§ Exercise objective:
The output should be the listing below, limited to the lines from the one with "type=appeared; after=black rafapox;" through the one with "type=relocated; before=yellow bogoka", exact and without pictures.

§ Supplied material:

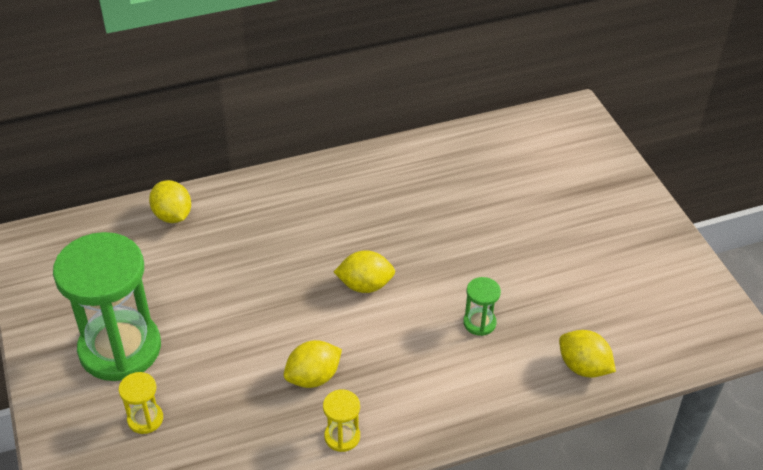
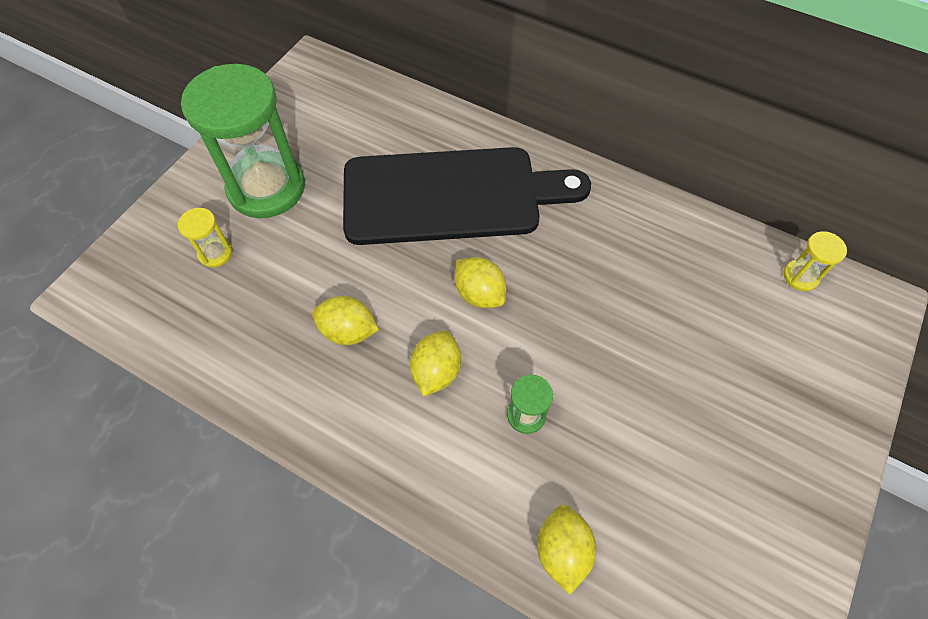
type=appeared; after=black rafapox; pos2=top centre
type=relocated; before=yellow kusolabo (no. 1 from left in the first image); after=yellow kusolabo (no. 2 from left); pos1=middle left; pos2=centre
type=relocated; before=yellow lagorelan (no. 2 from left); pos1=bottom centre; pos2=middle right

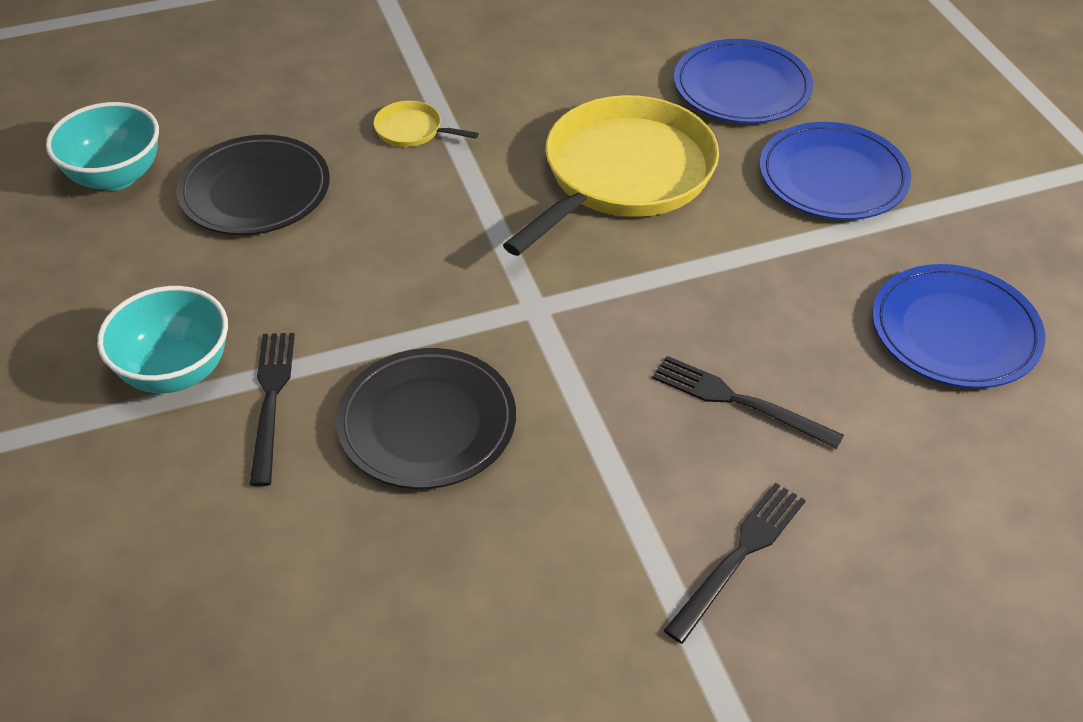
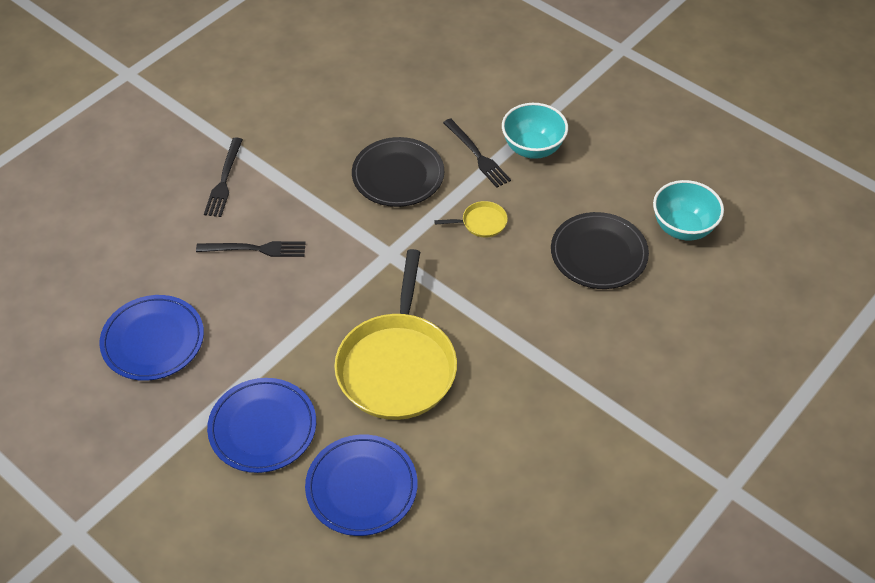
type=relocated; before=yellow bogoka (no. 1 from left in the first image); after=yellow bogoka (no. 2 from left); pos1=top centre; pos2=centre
...
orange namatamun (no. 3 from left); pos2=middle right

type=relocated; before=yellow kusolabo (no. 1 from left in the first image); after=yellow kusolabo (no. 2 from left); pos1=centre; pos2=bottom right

§ The answer:
type=appeared; after=black rafapox; pos2=top centre
type=relocated; before=yellow kusolabo (no. 1 from left in the first image); after=yellow kusolabo (no. 2 from left); pos1=middle left; pos2=centre
type=relocated; before=yellow lagorelan (no. 2 from left); pos1=bottom centre; pos2=middle right

type=relocated; before=yellow bogoka (no. 1 from left in the first image); after=yellow bogoka (no. 2 from left); pos1=top centre; pos2=centre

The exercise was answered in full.